| Problem |
Determine how many of the lines below include "buffer", then respond with that number and no other text.

[Collection entries]
- - - -
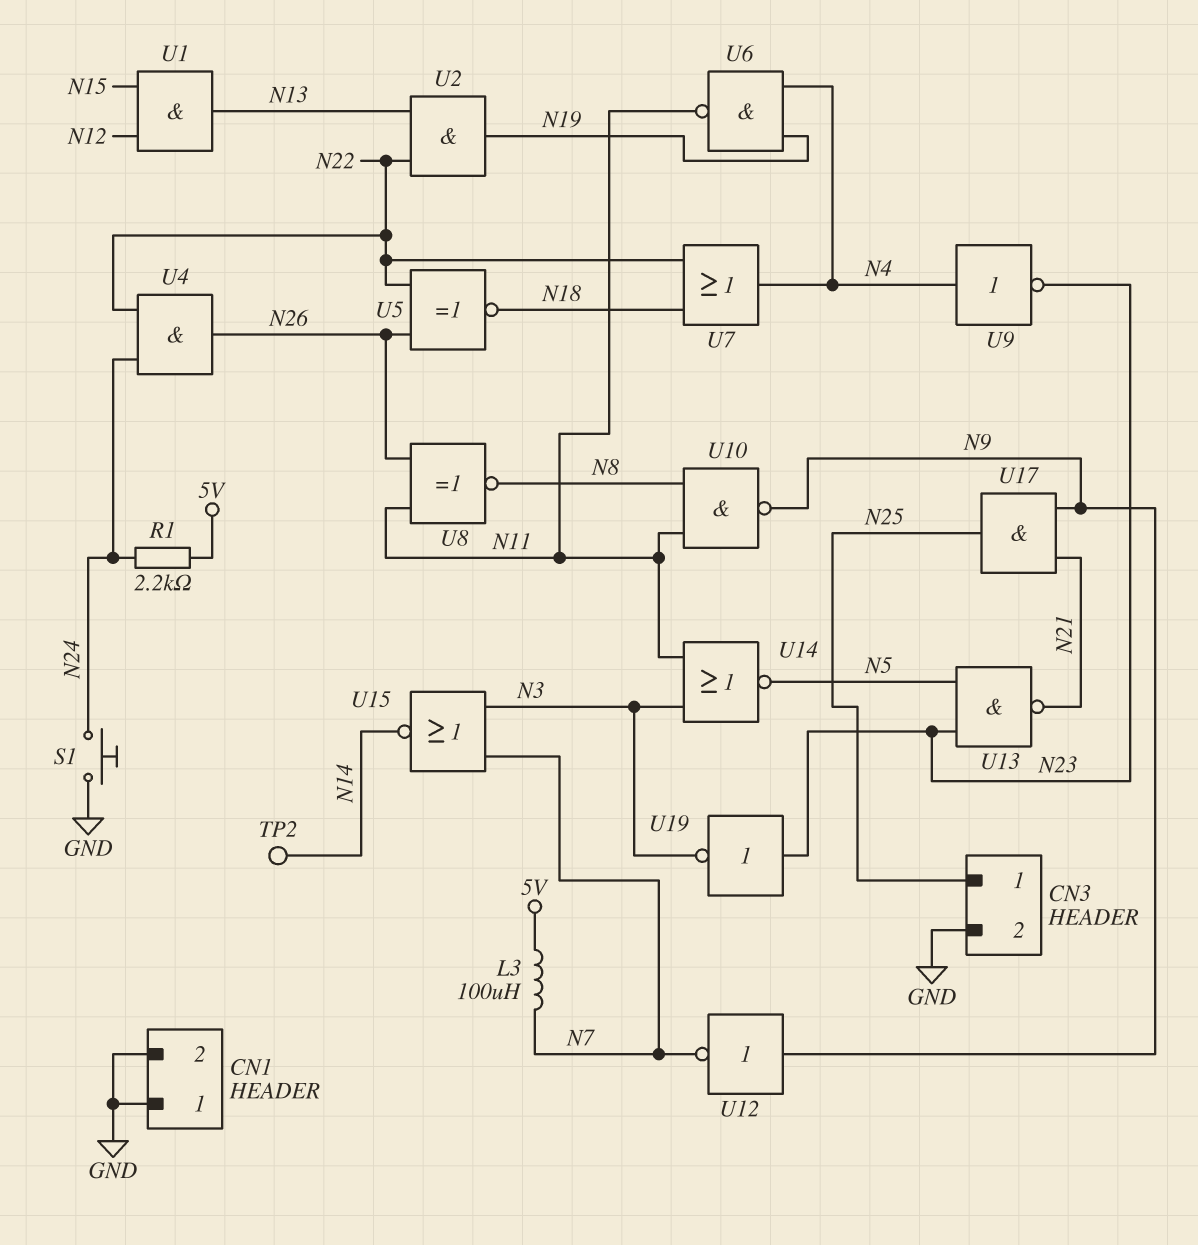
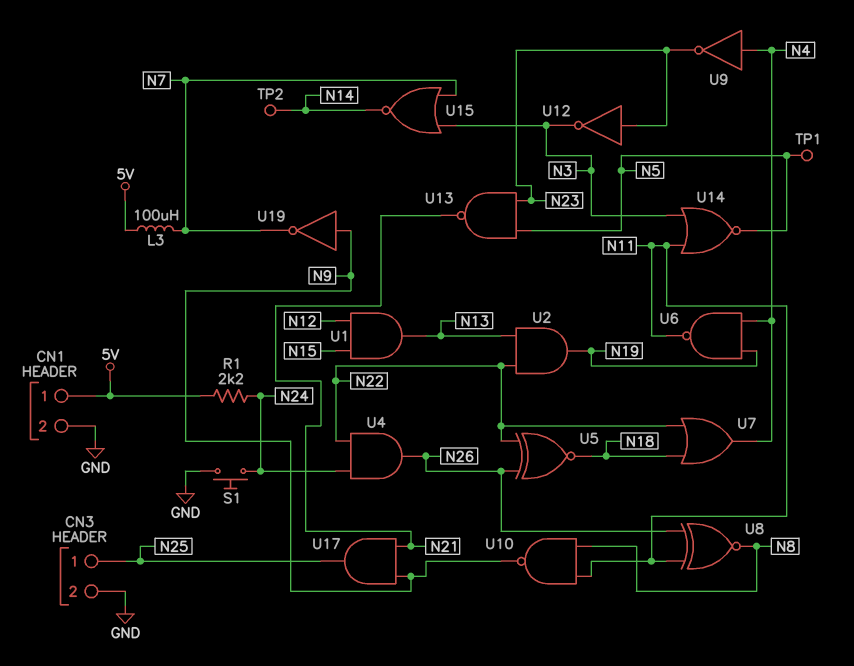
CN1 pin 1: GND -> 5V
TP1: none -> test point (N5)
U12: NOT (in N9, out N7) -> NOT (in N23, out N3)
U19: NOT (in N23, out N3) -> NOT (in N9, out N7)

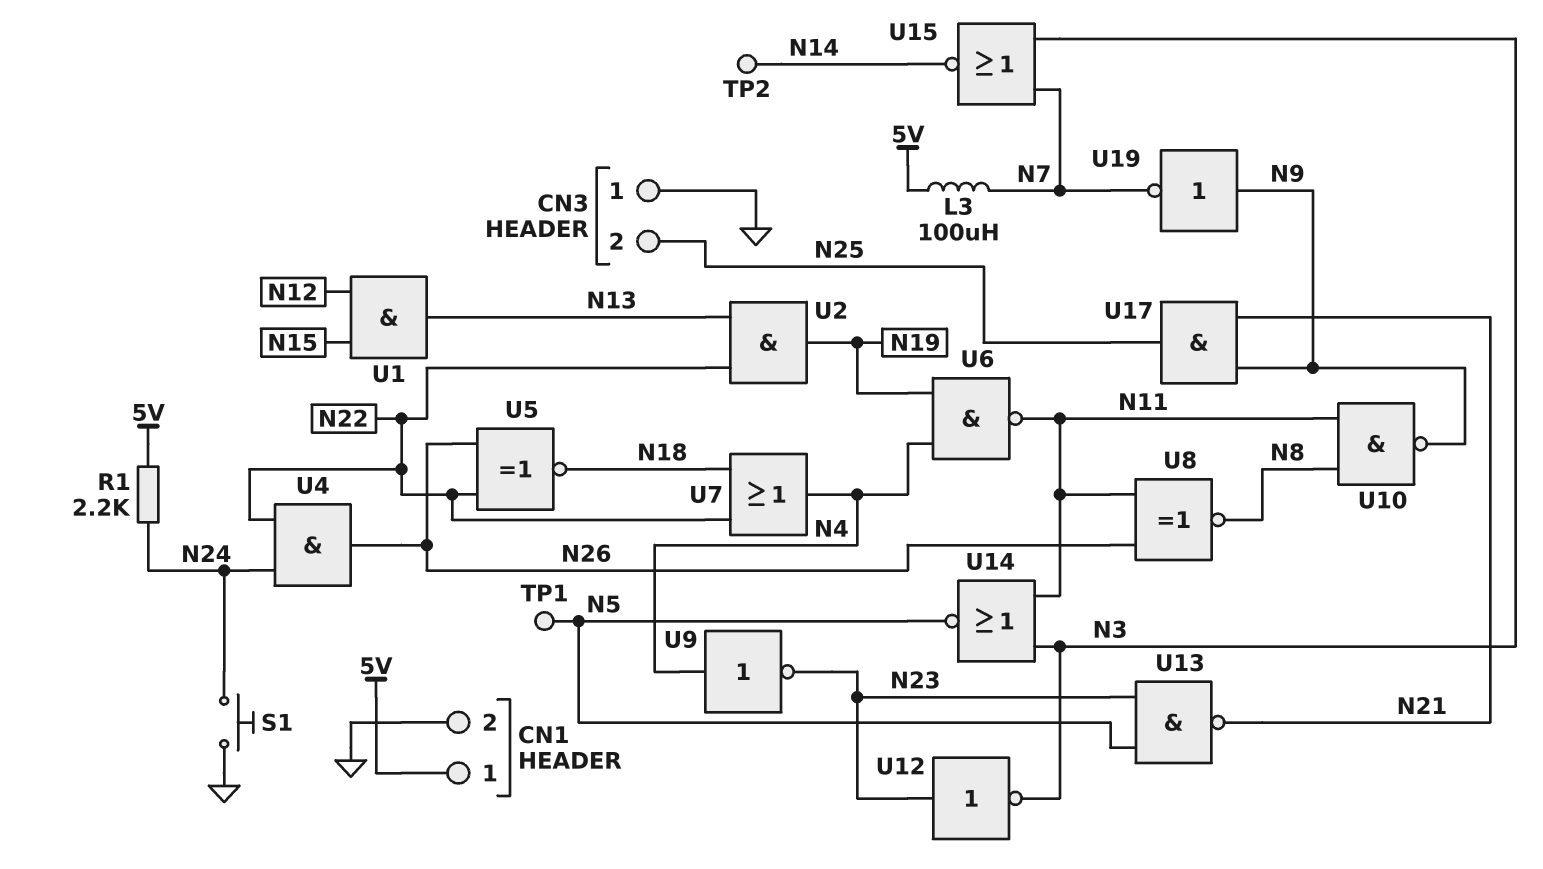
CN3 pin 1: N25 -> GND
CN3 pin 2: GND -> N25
- - - -
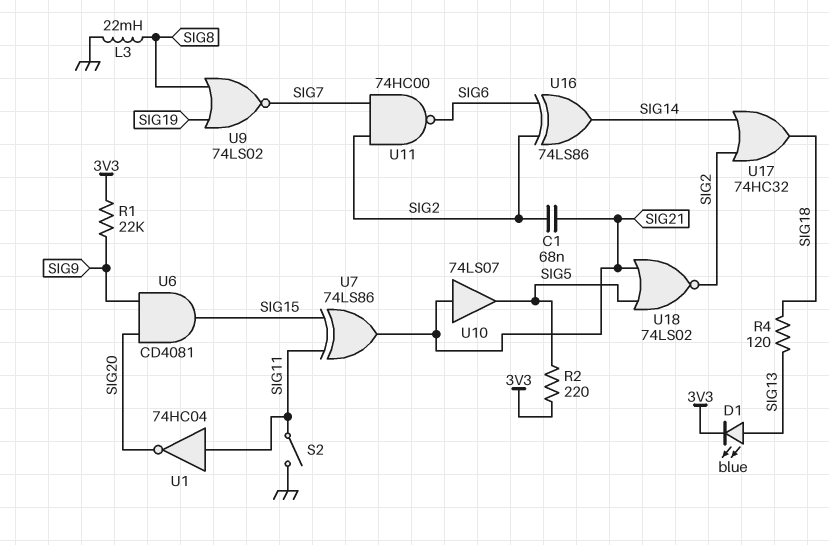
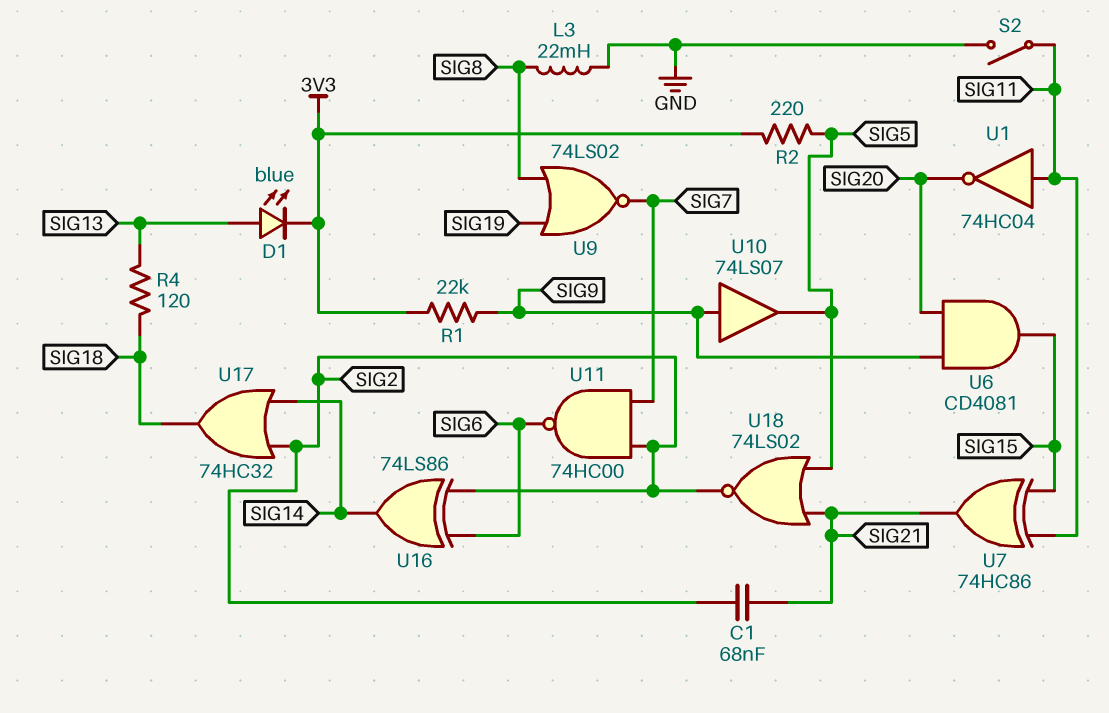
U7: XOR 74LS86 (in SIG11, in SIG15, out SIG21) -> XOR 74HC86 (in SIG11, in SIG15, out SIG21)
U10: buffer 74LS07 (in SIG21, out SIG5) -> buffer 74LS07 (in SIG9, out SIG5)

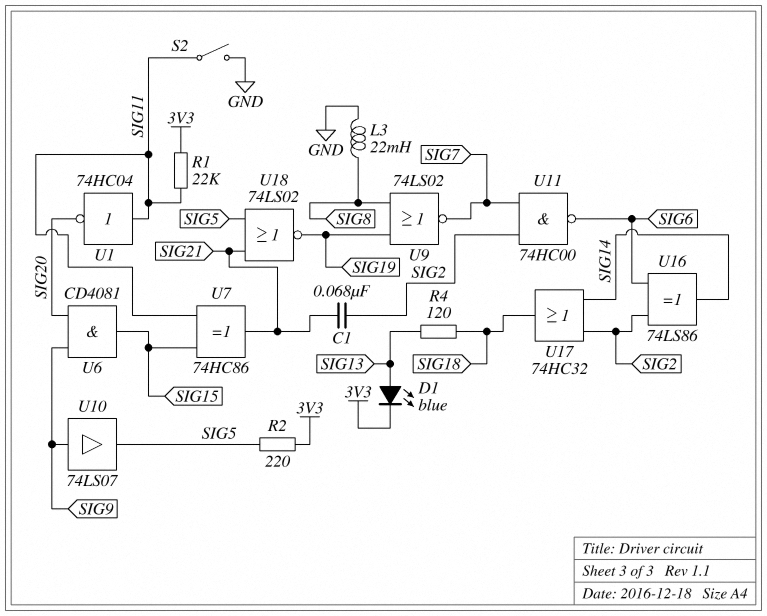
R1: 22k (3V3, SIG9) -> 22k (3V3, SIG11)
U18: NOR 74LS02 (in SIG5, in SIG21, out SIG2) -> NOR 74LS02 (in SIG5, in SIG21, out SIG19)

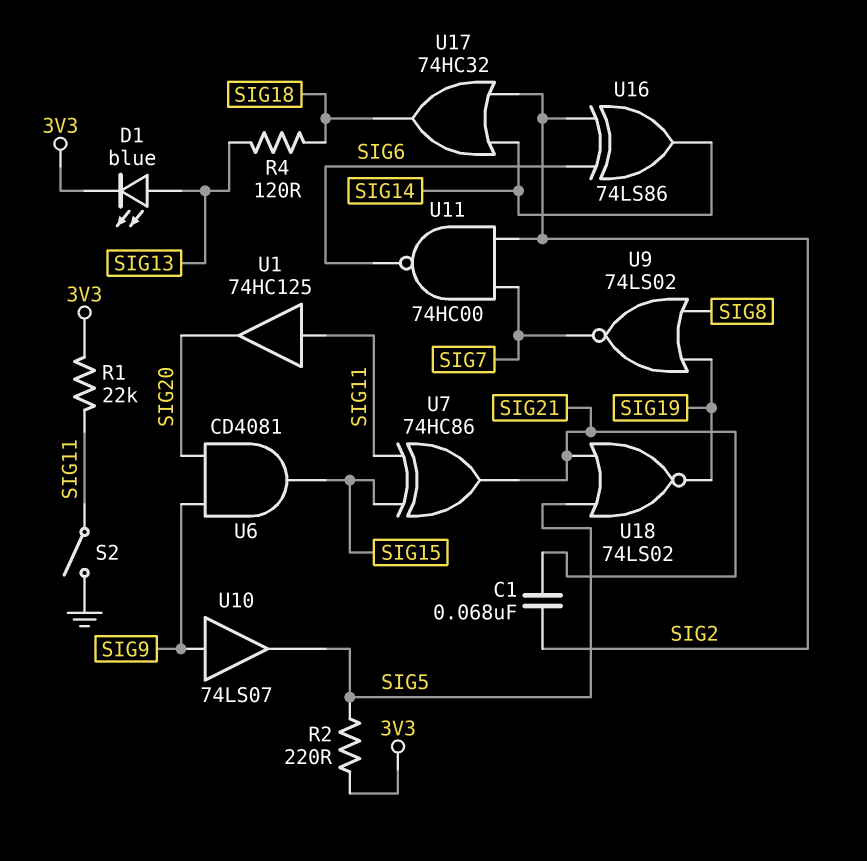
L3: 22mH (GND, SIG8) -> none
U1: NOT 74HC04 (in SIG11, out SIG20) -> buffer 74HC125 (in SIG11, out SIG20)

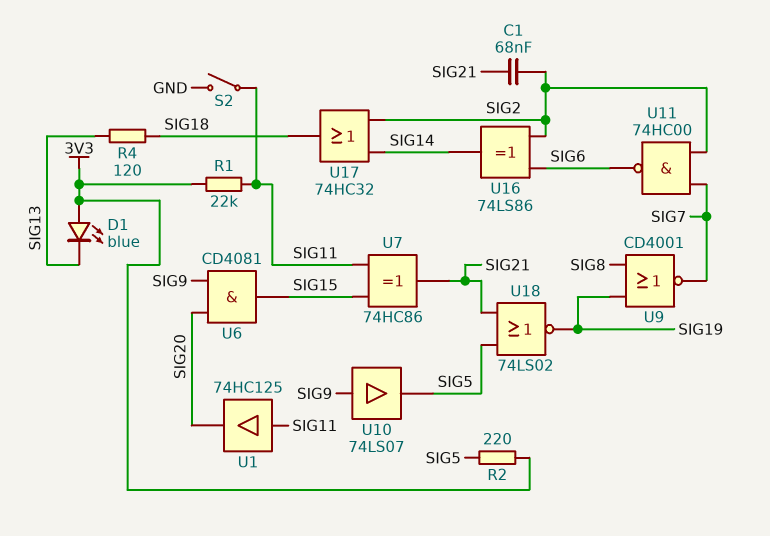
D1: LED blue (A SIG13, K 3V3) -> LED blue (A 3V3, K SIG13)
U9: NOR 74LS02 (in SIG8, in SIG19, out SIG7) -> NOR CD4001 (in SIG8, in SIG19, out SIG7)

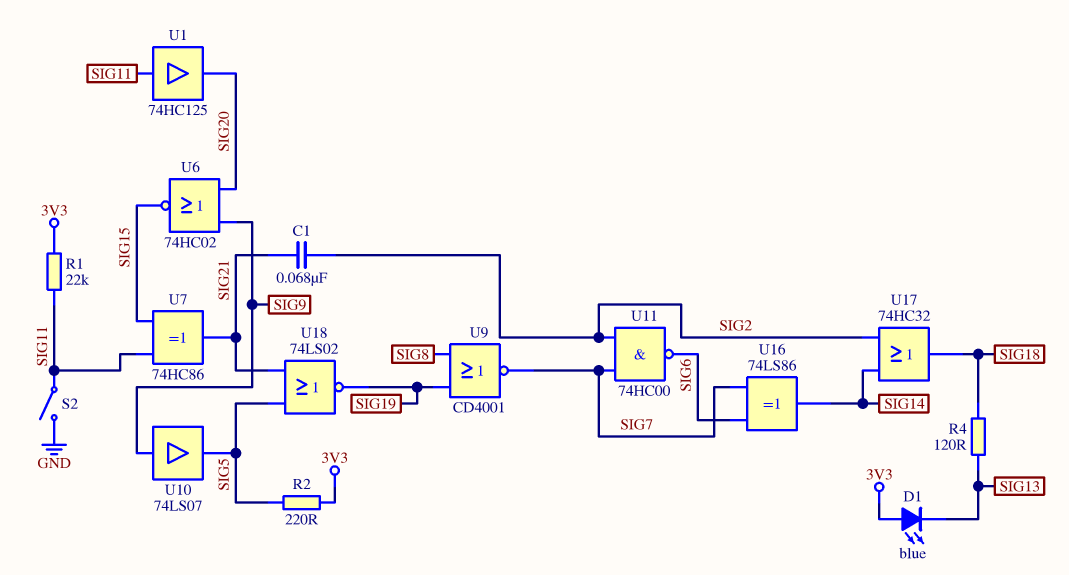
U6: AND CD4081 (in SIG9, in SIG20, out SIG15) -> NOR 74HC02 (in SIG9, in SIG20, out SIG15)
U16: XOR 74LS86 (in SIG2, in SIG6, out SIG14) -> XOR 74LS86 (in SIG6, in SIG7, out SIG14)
- - - -
| Response to this exercise |
2